_Required action:_
Word for word, repeat all of the entries below.

_Stored items from a collection:_
BEGIN

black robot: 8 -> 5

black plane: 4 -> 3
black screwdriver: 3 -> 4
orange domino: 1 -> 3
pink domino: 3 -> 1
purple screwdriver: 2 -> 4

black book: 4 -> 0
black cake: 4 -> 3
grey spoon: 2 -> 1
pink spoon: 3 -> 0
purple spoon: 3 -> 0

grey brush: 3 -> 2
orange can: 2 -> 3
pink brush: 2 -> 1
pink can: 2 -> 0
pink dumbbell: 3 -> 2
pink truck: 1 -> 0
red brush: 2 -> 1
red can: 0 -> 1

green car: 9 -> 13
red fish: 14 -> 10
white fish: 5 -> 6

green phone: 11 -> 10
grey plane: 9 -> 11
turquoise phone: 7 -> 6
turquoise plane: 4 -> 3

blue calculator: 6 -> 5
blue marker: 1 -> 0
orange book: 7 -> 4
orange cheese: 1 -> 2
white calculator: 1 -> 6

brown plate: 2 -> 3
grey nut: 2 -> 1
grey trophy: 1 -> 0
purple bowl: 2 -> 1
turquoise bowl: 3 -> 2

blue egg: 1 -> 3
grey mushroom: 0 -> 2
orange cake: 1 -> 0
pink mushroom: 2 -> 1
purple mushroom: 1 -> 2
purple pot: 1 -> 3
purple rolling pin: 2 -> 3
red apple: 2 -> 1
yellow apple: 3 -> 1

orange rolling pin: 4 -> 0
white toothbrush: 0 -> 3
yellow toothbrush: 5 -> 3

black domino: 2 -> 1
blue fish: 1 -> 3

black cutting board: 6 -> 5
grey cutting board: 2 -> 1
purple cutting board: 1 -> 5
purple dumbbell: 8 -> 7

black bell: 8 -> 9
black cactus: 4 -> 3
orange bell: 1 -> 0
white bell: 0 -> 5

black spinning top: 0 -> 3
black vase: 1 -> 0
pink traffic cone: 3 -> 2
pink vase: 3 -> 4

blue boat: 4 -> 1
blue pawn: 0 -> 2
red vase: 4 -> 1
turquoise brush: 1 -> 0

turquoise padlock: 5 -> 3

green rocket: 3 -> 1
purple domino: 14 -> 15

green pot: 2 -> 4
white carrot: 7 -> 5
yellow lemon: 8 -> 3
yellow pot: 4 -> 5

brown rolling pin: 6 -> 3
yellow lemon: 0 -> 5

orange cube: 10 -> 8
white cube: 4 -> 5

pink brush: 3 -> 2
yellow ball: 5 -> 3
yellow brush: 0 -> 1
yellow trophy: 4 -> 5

END

_Problem solution:_
black robot: 8 -> 5

black plane: 4 -> 3
black screwdriver: 3 -> 4
orange domino: 1 -> 3
pink domino: 3 -> 1
purple screwdriver: 2 -> 4

black book: 4 -> 0
black cake: 4 -> 3
grey spoon: 2 -> 1
pink spoon: 3 -> 0
purple spoon: 3 -> 0

grey brush: 3 -> 2
orange can: 2 -> 3
pink brush: 2 -> 1
pink can: 2 -> 0
pink dumbbell: 3 -> 2
pink truck: 1 -> 0
red brush: 2 -> 1
red can: 0 -> 1

green car: 9 -> 13
red fish: 14 -> 10
white fish: 5 -> 6

green phone: 11 -> 10
grey plane: 9 -> 11
turquoise phone: 7 -> 6
turquoise plane: 4 -> 3

blue calculator: 6 -> 5
blue marker: 1 -> 0
orange book: 7 -> 4
orange cheese: 1 -> 2
white calculator: 1 -> 6

brown plate: 2 -> 3
grey nut: 2 -> 1
grey trophy: 1 -> 0
purple bowl: 2 -> 1
turquoise bowl: 3 -> 2

blue egg: 1 -> 3
grey mushroom: 0 -> 2
orange cake: 1 -> 0
pink mushroom: 2 -> 1
purple mushroom: 1 -> 2
purple pot: 1 -> 3
purple rolling pin: 2 -> 3
red apple: 2 -> 1
yellow apple: 3 -> 1

orange rolling pin: 4 -> 0
white toothbrush: 0 -> 3
yellow toothbrush: 5 -> 3

black domino: 2 -> 1
blue fish: 1 -> 3

black cutting board: 6 -> 5
grey cutting board: 2 -> 1
purple cutting board: 1 -> 5
purple dumbbell: 8 -> 7

black bell: 8 -> 9
black cactus: 4 -> 3
orange bell: 1 -> 0
white bell: 0 -> 5

black spinning top: 0 -> 3
black vase: 1 -> 0
pink traffic cone: 3 -> 2
pink vase: 3 -> 4

blue boat: 4 -> 1
blue pawn: 0 -> 2
red vase: 4 -> 1
turquoise brush: 1 -> 0

turquoise padlock: 5 -> 3

green rocket: 3 -> 1
purple domino: 14 -> 15

green pot: 2 -> 4
white carrot: 7 -> 5
yellow lemon: 8 -> 3
yellow pot: 4 -> 5

brown rolling pin: 6 -> 3
yellow lemon: 0 -> 5

orange cube: 10 -> 8
white cube: 4 -> 5

pink brush: 3 -> 2
yellow ball: 5 -> 3
yellow brush: 0 -> 1
yellow trophy: 4 -> 5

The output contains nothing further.